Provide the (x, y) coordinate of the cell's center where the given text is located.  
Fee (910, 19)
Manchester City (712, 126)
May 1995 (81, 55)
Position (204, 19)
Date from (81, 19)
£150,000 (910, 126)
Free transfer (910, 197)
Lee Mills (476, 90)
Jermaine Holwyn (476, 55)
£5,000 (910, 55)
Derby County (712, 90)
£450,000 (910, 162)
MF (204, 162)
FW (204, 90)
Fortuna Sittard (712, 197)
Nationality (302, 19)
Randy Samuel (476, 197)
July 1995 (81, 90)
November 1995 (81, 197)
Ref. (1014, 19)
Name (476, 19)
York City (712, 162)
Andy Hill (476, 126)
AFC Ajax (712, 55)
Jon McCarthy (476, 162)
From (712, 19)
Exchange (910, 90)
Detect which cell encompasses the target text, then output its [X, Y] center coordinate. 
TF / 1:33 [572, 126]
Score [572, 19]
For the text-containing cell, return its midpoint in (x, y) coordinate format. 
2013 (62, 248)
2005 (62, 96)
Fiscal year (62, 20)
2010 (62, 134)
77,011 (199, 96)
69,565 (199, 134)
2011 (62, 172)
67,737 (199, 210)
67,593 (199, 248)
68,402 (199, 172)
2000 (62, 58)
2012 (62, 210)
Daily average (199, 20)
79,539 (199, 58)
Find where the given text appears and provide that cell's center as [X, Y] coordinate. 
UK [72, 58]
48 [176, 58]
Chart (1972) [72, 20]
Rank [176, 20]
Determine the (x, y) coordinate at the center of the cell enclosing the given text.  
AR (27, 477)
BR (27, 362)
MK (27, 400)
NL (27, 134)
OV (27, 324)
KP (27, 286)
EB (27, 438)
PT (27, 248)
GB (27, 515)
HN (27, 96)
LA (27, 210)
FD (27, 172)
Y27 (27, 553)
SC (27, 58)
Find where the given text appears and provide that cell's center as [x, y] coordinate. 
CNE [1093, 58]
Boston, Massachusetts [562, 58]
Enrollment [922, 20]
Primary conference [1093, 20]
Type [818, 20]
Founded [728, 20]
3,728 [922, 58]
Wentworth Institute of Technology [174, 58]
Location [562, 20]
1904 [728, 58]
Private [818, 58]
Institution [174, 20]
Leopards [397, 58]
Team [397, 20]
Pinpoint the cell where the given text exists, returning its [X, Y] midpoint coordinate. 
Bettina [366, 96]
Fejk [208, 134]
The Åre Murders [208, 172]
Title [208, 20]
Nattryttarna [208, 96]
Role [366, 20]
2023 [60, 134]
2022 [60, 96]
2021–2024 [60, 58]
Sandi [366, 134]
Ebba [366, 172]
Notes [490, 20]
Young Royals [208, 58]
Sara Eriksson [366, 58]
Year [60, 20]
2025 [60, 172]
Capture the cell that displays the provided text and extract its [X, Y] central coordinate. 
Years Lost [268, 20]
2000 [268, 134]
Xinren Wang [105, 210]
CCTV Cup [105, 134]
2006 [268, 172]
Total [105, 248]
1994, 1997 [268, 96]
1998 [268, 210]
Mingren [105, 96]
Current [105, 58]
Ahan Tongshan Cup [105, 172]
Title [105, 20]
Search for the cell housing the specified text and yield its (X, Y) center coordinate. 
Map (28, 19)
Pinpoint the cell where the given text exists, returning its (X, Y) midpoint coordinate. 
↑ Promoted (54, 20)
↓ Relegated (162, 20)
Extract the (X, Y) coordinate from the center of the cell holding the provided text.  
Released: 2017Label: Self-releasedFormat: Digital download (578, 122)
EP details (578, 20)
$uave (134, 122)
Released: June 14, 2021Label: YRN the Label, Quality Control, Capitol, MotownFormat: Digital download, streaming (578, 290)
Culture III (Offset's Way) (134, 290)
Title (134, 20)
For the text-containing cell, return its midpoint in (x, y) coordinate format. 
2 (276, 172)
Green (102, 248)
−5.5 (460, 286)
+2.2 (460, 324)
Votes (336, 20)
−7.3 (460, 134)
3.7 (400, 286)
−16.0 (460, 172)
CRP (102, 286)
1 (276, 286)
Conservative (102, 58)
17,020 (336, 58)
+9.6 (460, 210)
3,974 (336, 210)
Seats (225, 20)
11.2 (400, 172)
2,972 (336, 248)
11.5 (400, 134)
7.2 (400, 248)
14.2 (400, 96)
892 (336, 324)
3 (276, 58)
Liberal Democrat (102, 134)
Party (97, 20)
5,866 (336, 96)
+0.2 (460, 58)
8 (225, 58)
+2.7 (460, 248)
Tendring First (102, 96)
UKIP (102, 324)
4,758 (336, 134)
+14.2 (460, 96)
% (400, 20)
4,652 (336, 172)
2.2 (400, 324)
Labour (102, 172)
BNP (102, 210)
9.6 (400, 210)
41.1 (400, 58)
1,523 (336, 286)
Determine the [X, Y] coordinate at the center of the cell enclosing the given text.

==========

§ **Given task**:
Print all of the entries above verbatim, in their original order and without changes.

§ **Problem solution**:
Provide the (x, y) coordinate of the cell's center where the given text is located.  
Fee (910, 19)
Manchester City (712, 126)
May 1995 (81, 55)
Position (204, 19)
Date from (81, 19)
£150,000 (910, 126)
Free transfer (910, 197)
Lee Mills (476, 90)
Jermaine Holwyn (476, 55)
£5,000 (910, 55)
Derby County (712, 90)
£450,000 (910, 162)
MF (204, 162)
FW (204, 90)
Fortuna Sittard (712, 197)
Nationality (302, 19)
Randy Samuel (476, 197)
July 1995 (81, 90)
November 1995 (81, 197)
Ref. (1014, 19)
Name (476, 19)
York City (712, 162)
Andy Hill (476, 126)
AFC Ajax (712, 55)
Jon McCarthy (476, 162)
From (712, 19)
Exchange (910, 90)
Detect which cell encompasses the target text, then output its [X, Y] center coordinate. 
TF / 1:33 [572, 126]
Score [572, 19]
For the text-containing cell, return its midpoint in (x, y) coordinate format. 
2013 (62, 248)
2005 (62, 96)
Fiscal year (62, 20)
2010 (62, 134)
77,011 (199, 96)
69,565 (199, 134)
2011 (62, 172)
67,737 (199, 210)
67,593 (199, 248)
68,402 (199, 172)
2000 (62, 58)
2012 (62, 210)
Daily average (199, 20)
79,539 (199, 58)
Find where the given text appears and provide that cell's center as [X, Y] coordinate. 
UK [72, 58]
48 [176, 58]
Chart (1972) [72, 20]
Rank [176, 20]
Determine the (x, y) coordinate at the center of the cell enclosing the given text.  
AR (27, 477)
BR (27, 362)
MK (27, 400)
NL (27, 134)
OV (27, 324)
KP (27, 286)
EB (27, 438)
PT (27, 248)
GB (27, 515)
HN (27, 96)
LA (27, 210)
FD (27, 172)
Y27 (27, 553)
SC (27, 58)
Find where the given text appears and provide that cell's center as [x, y] coordinate. 
CNE [1093, 58]
Boston, Massachusetts [562, 58]
Enrollment [922, 20]
Primary conference [1093, 20]
Type [818, 20]
Founded [728, 20]
3,728 [922, 58]
Wentworth Institute of Technology [174, 58]
Location [562, 20]
1904 [728, 58]
Private [818, 58]
Institution [174, 20]
Leopards [397, 58]
Team [397, 20]
Pinpoint the cell where the given text exists, returning its [X, Y] midpoint coordinate. 
Bettina [366, 96]
Fejk [208, 134]
The Åre Murders [208, 172]
Title [208, 20]
Nattryttarna [208, 96]
Role [366, 20]
2023 [60, 134]
2022 [60, 96]
2021–2024 [60, 58]
Sandi [366, 134]
Ebba [366, 172]
Notes [490, 20]
Young Royals [208, 58]
Sara Eriksson [366, 58]
Year [60, 20]
2025 [60, 172]
Capture the cell that displays the provided text and extract its [X, Y] central coordinate. 
Years Lost [268, 20]
2000 [268, 134]
Xinren Wang [105, 210]
CCTV Cup [105, 134]
2006 [268, 172]
Total [105, 248]
1994, 1997 [268, 96]
1998 [268, 210]
Mingren [105, 96]
Current [105, 58]
Ahan Tongshan Cup [105, 172]
Title [105, 20]
Search for the cell housing the specified text and yield its (X, Y) center coordinate. 
Map (28, 19)
Pinpoint the cell where the given text exists, returning its (X, Y) midpoint coordinate. 
↑ Promoted (54, 20)
↓ Relegated (162, 20)
Extract the (X, Y) coordinate from the center of the cell holding the provided text.  
Released: 2017Label: Self-releasedFormat: Digital download (578, 122)
EP details (578, 20)
$uave (134, 122)
Released: June 14, 2021Label: YRN the Label, Quality Control, Capitol, MotownFormat: Digital download, streaming (578, 290)
Culture III (Offset's Way) (134, 290)
Title (134, 20)
For the text-containing cell, return its midpoint in (x, y) coordinate format. 
2 (276, 172)
Green (102, 248)
−5.5 (460, 286)
+2.2 (460, 324)
Votes (336, 20)
−7.3 (460, 134)
3.7 (400, 286)
−16.0 (460, 172)
CRP (102, 286)
1 (276, 286)
Conservative (102, 58)
17,020 (336, 58)
+9.6 (460, 210)
3,974 (336, 210)
Seats (225, 20)
11.2 (400, 172)
2,972 (336, 248)
11.5 (400, 134)
7.2 (400, 248)
14.2 (400, 96)
892 (336, 324)
3 (276, 58)
Liberal Democrat (102, 134)
Party (97, 20)
5,866 (336, 96)
+0.2 (460, 58)
8 (225, 58)
+2.7 (460, 248)
Tendring First (102, 96)
UKIP (102, 324)
4,758 (336, 134)
+14.2 (460, 96)
% (400, 20)
4,652 (336, 172)
2.2 (400, 324)
Labour (102, 172)
BNP (102, 210)
9.6 (400, 210)
41.1 (400, 58)
1,523 (336, 286)
Determine the [X, Y] coordinate at the center of the cell enclosing the given text.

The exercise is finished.